_Goal of the exercise_
Copy each line that holds "carcinoma".

_Entries provided_
——————————
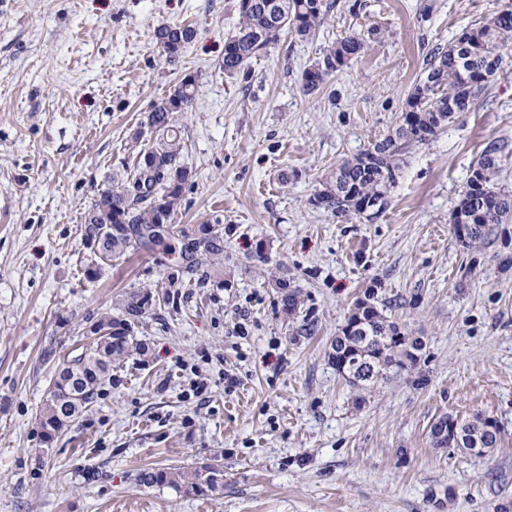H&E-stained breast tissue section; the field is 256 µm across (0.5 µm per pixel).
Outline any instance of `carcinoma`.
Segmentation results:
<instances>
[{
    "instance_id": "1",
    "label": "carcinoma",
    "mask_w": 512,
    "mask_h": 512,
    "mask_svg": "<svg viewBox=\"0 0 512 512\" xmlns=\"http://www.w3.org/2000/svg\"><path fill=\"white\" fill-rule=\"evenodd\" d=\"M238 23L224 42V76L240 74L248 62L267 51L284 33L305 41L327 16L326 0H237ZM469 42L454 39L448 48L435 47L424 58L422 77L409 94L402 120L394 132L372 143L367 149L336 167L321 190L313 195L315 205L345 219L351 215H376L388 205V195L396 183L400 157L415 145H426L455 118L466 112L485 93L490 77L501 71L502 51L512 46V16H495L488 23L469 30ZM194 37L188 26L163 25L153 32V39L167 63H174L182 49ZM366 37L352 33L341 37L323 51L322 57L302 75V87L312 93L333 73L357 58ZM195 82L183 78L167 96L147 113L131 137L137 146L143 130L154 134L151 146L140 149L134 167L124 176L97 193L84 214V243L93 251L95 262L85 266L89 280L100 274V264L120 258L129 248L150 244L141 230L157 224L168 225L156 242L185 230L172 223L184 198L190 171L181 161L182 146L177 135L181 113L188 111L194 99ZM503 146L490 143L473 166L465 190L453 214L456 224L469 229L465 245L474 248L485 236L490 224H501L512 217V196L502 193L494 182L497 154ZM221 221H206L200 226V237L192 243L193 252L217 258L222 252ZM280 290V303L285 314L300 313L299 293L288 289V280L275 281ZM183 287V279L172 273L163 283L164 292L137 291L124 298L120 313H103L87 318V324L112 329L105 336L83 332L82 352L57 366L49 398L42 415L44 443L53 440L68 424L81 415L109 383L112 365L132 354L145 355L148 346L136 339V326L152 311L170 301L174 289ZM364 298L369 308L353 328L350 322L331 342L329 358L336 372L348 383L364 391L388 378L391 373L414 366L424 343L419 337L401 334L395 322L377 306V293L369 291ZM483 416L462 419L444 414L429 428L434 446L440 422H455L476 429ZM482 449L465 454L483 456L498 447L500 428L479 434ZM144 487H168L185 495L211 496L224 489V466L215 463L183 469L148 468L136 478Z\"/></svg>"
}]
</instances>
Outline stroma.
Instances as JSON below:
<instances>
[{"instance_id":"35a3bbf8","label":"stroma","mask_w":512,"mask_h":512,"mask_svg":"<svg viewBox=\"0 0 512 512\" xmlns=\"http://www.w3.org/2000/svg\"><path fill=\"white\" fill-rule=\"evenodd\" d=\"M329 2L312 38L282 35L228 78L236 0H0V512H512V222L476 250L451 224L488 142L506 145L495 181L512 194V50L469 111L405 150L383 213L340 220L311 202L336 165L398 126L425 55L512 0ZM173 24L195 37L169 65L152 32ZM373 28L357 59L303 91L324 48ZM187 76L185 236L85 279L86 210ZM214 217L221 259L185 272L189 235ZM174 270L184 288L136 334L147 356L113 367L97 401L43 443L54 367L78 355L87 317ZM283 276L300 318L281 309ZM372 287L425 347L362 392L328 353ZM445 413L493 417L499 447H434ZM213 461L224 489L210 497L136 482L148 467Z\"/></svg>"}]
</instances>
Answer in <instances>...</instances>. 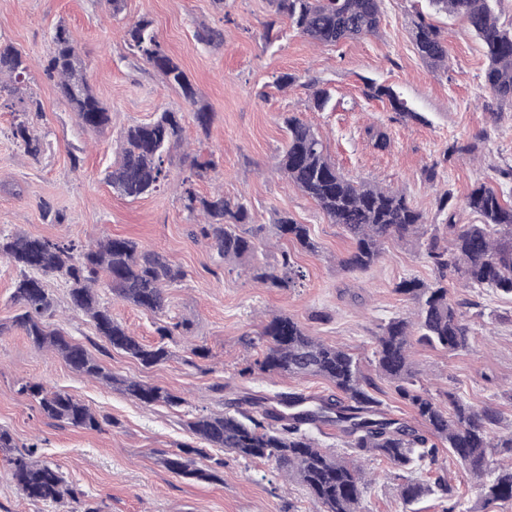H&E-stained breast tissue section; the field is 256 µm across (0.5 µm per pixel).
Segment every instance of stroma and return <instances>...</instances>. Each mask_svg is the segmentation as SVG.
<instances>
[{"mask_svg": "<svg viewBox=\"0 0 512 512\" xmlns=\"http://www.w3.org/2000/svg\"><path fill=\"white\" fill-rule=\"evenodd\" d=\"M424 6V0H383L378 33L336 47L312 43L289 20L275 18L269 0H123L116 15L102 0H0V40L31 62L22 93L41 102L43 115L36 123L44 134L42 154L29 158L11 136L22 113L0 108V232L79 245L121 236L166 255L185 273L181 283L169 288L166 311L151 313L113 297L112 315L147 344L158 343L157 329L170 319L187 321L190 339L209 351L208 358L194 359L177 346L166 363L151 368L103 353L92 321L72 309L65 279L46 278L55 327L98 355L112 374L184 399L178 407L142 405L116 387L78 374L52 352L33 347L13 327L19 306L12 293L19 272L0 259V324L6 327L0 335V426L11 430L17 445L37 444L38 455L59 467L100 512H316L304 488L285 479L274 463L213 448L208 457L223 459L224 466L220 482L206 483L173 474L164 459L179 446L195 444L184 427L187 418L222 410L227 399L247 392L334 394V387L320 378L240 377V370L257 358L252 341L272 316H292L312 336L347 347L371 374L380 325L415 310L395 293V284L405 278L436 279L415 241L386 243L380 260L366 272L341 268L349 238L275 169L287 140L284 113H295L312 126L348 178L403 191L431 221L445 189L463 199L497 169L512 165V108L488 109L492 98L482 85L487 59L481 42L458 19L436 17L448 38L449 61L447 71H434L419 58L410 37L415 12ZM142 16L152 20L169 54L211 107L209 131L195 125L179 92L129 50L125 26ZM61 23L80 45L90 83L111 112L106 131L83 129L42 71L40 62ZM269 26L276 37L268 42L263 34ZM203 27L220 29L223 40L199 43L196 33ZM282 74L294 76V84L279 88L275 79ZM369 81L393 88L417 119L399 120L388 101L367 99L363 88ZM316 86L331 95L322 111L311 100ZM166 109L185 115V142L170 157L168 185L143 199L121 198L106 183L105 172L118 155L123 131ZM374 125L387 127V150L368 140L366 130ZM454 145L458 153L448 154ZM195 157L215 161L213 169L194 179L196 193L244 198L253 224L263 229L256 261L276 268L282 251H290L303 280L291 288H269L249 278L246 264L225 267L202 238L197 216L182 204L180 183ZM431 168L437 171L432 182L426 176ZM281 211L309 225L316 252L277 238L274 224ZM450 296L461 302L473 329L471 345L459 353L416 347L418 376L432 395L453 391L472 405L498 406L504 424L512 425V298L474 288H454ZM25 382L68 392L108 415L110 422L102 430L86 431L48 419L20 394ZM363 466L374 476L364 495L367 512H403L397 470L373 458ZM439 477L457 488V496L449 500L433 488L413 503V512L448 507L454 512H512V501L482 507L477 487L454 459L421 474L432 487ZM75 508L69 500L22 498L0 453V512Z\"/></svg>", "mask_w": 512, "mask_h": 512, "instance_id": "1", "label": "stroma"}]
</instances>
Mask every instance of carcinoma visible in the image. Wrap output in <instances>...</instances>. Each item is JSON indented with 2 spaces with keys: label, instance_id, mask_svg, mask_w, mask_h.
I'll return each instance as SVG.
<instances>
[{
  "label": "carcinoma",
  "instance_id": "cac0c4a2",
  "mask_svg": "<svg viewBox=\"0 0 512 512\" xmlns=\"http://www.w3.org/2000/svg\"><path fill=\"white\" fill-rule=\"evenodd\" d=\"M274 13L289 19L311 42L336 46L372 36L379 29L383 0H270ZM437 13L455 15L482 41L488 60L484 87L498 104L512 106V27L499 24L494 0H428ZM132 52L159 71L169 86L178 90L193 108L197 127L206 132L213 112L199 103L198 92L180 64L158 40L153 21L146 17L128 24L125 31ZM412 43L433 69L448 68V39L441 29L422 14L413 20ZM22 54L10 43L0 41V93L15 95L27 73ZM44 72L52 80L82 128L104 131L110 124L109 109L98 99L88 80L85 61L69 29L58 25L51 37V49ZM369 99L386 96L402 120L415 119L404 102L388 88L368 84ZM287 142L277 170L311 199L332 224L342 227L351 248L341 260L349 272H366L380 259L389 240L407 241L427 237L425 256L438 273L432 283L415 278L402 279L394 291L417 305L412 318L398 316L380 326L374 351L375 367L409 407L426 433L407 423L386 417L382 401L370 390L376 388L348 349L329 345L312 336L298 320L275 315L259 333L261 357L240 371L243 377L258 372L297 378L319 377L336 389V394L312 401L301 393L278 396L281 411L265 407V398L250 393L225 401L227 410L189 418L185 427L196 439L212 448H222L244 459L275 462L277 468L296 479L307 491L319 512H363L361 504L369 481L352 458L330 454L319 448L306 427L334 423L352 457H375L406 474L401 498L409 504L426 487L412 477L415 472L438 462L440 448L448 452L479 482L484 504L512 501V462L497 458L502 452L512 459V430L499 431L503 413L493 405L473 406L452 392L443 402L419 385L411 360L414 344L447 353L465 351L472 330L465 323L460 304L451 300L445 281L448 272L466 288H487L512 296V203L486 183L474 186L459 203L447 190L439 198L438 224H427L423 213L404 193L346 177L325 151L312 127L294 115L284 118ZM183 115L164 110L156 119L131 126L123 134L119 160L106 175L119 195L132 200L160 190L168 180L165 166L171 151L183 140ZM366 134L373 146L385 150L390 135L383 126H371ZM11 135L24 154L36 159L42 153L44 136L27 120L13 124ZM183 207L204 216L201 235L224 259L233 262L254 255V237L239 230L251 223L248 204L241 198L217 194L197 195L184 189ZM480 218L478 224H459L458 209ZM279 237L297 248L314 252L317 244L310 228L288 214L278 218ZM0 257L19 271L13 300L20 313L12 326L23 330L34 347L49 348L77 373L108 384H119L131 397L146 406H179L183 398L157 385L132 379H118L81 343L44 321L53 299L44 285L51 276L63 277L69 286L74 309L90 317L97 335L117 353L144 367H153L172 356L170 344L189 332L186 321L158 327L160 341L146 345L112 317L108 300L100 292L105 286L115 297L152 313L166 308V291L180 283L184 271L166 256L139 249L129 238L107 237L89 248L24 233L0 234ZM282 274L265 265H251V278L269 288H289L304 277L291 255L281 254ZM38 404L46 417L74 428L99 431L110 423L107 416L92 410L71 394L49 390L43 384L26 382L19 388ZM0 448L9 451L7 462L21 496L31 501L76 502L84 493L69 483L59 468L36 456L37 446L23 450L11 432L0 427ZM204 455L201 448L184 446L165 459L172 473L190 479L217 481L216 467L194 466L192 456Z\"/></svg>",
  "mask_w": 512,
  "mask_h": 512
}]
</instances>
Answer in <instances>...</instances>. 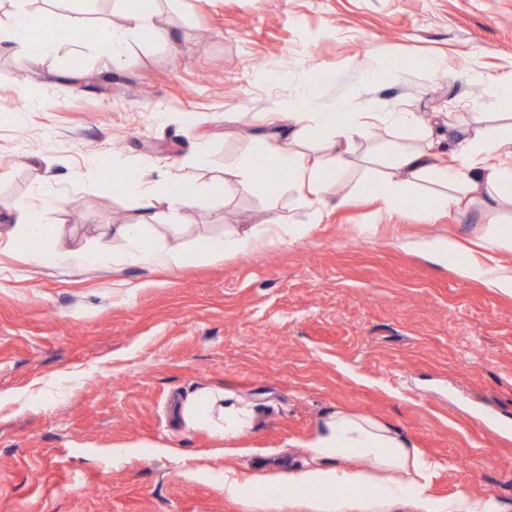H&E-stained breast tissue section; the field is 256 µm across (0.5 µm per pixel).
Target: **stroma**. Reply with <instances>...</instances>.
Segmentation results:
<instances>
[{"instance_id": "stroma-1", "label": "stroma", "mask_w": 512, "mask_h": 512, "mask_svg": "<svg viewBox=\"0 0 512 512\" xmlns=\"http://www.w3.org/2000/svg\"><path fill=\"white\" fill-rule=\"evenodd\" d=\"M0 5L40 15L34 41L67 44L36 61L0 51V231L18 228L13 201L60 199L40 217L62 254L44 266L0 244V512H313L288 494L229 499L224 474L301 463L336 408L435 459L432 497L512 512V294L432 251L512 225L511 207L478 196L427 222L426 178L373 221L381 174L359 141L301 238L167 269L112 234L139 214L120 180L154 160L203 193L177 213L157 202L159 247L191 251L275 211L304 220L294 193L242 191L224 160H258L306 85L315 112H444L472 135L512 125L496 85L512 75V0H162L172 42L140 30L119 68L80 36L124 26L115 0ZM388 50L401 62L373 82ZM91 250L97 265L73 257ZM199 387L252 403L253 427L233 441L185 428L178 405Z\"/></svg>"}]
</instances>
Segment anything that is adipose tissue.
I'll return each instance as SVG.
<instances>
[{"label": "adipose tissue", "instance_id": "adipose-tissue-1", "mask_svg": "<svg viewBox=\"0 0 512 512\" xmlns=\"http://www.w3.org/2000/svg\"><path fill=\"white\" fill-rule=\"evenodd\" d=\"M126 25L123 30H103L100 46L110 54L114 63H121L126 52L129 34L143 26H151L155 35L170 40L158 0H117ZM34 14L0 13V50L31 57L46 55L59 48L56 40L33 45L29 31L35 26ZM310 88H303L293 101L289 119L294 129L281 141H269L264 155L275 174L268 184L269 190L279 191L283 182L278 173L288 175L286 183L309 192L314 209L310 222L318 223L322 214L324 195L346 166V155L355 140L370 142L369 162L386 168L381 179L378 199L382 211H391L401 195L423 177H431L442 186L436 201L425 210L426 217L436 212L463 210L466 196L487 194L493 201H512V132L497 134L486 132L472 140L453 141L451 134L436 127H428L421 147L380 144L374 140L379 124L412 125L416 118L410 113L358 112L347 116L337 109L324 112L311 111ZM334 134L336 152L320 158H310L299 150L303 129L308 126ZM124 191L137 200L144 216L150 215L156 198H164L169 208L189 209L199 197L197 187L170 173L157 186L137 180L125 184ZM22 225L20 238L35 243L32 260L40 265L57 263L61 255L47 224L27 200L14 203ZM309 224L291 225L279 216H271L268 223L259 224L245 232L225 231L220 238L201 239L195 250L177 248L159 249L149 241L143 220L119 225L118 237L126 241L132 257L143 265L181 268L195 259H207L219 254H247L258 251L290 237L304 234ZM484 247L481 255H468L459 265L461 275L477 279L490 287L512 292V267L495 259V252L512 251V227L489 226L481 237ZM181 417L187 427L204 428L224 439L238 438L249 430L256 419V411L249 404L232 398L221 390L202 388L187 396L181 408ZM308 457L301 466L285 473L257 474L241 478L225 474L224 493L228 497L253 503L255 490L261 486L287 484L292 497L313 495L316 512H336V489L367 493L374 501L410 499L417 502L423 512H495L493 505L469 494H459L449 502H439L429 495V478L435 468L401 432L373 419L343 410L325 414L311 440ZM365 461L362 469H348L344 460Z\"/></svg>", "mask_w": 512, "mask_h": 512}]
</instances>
——————————
_Output_
Outline any instance of `carcinoma`.
    "label": "carcinoma",
Mask every instance of carcinoma visible in the image. Wrap output in <instances>...</instances>. Each item is JSON indented with 2 spaces with keys: label, instance_id, mask_svg, mask_w, mask_h.
  "label": "carcinoma",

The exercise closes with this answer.